Aim of the task ▸ Below are records; how many of their lines contain "bateau"? Answer with only the number.
[The input]
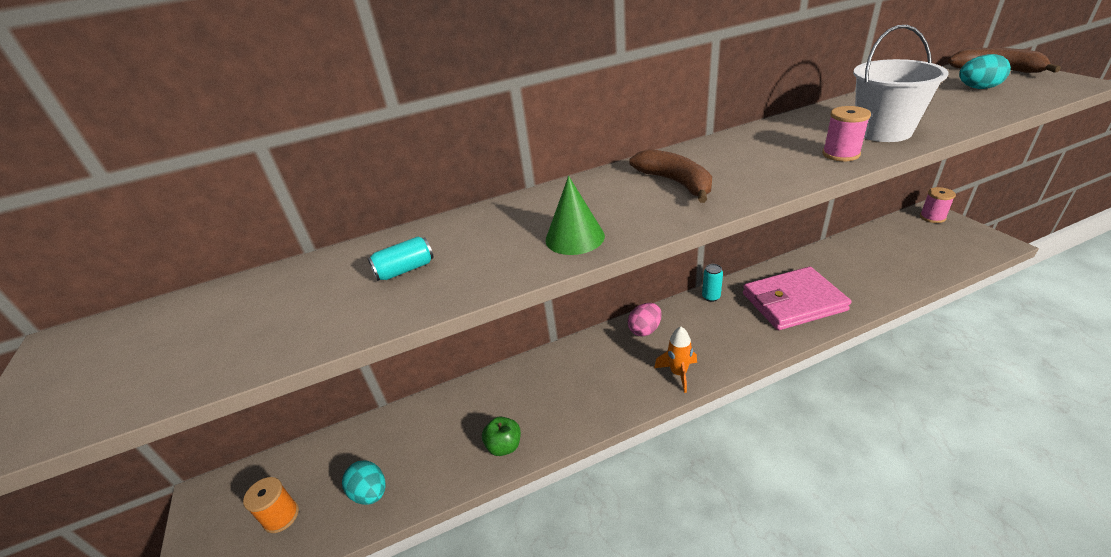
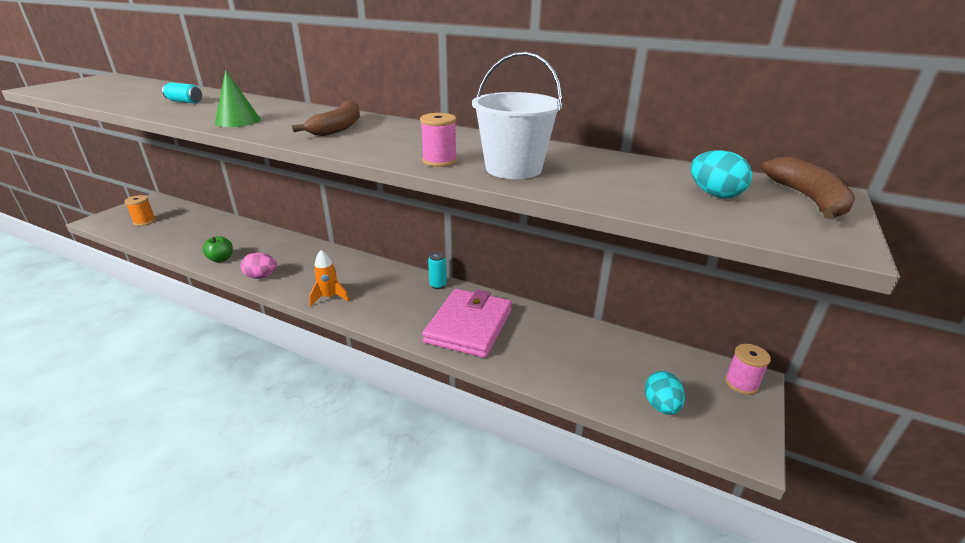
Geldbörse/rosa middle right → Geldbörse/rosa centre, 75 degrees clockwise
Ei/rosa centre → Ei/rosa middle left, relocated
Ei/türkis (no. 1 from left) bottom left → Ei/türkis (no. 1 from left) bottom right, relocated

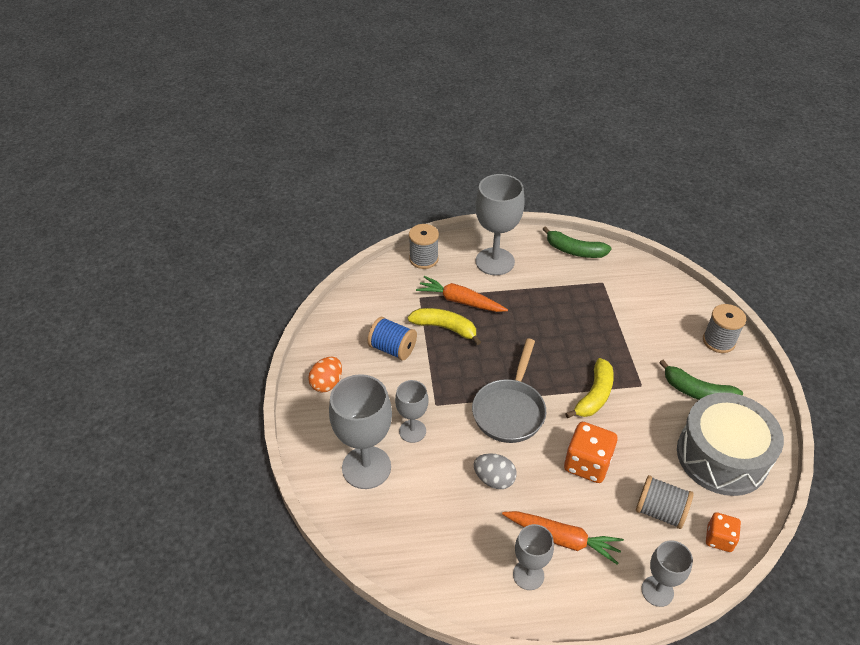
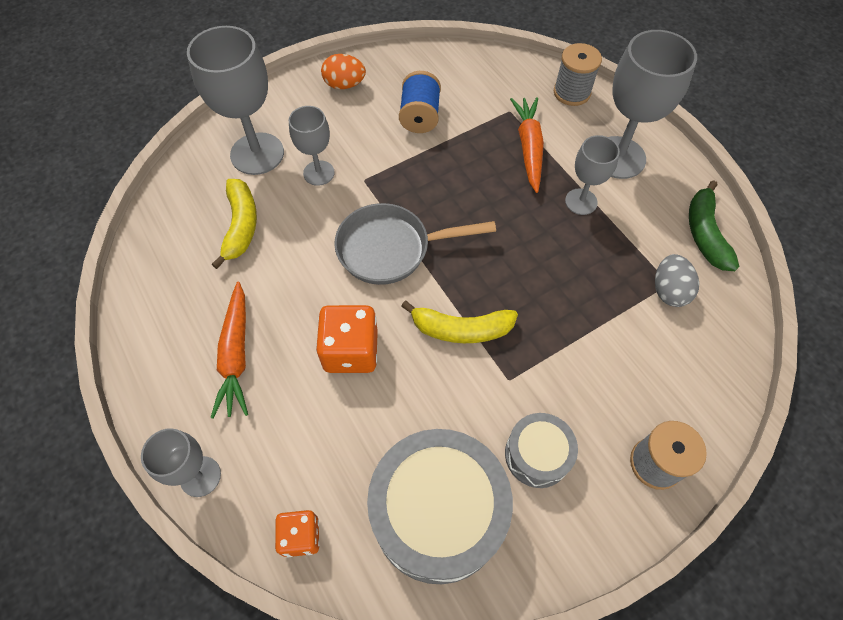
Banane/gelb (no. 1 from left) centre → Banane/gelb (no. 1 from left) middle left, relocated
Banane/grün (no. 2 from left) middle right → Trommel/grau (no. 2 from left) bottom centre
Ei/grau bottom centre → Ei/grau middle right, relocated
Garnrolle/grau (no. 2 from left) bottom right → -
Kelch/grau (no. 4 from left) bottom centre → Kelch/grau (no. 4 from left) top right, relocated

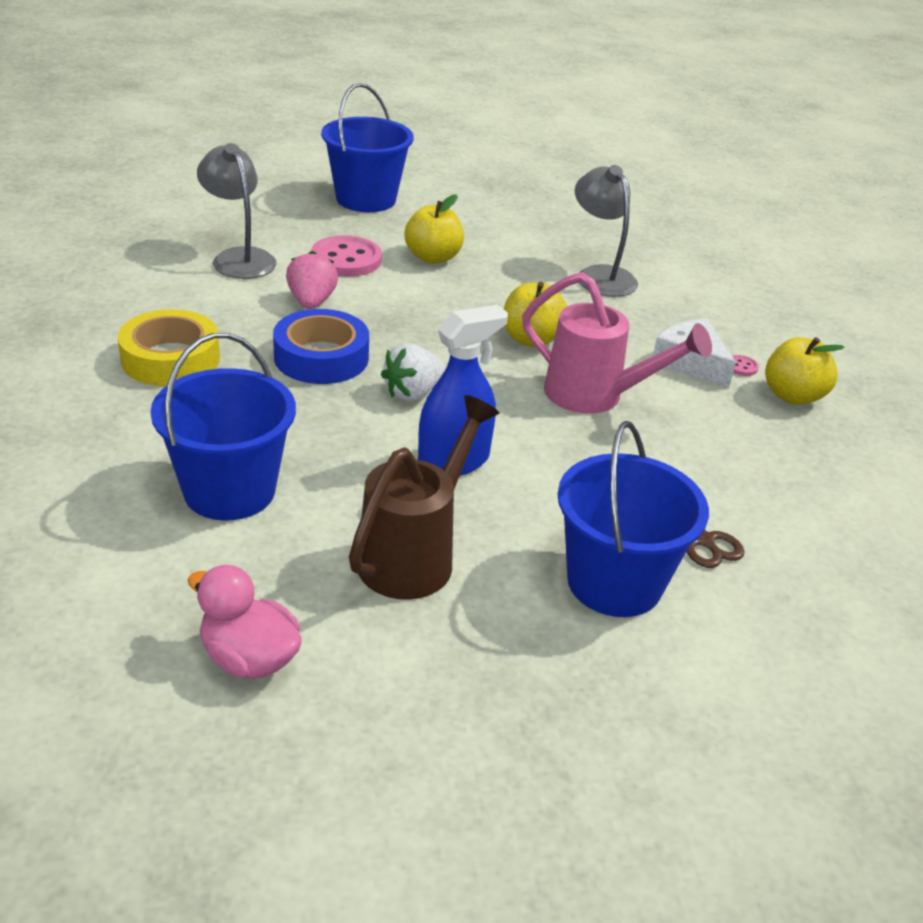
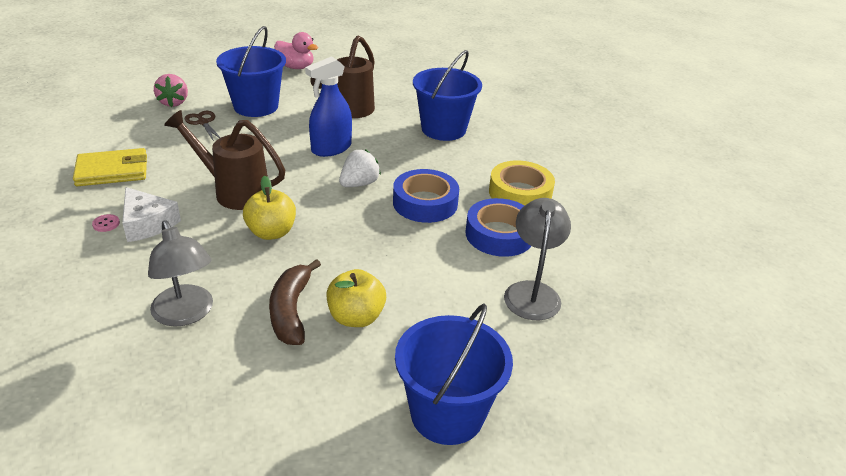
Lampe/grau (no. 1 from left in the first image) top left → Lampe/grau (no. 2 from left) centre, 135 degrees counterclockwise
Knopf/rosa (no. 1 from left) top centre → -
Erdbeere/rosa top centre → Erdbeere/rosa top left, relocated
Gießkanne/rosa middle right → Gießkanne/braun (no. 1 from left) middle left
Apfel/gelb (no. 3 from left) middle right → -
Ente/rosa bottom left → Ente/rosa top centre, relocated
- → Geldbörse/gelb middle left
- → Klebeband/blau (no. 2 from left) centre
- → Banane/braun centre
[/The input]
[The input]
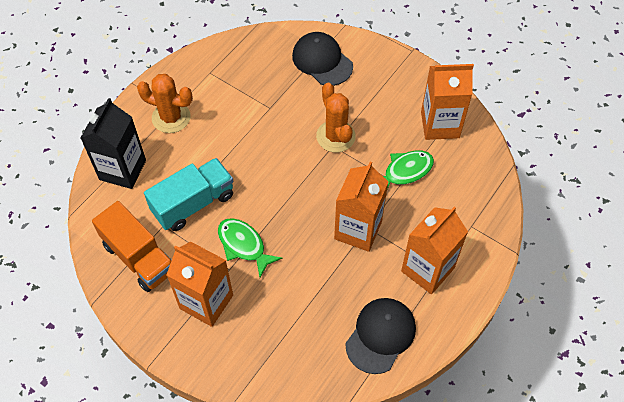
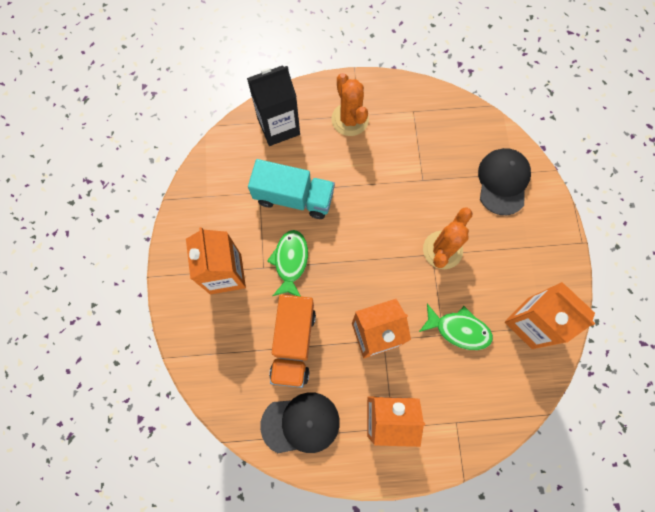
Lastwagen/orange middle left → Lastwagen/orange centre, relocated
[/The input]
[The input]
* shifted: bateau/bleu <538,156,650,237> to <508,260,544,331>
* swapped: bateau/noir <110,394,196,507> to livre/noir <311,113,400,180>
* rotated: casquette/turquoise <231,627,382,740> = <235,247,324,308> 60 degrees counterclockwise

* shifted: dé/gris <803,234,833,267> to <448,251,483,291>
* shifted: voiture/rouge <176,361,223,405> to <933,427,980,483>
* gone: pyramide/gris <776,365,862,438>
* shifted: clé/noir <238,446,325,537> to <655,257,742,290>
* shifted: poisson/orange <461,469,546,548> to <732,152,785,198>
[/The input]
Result for this task ▸ 2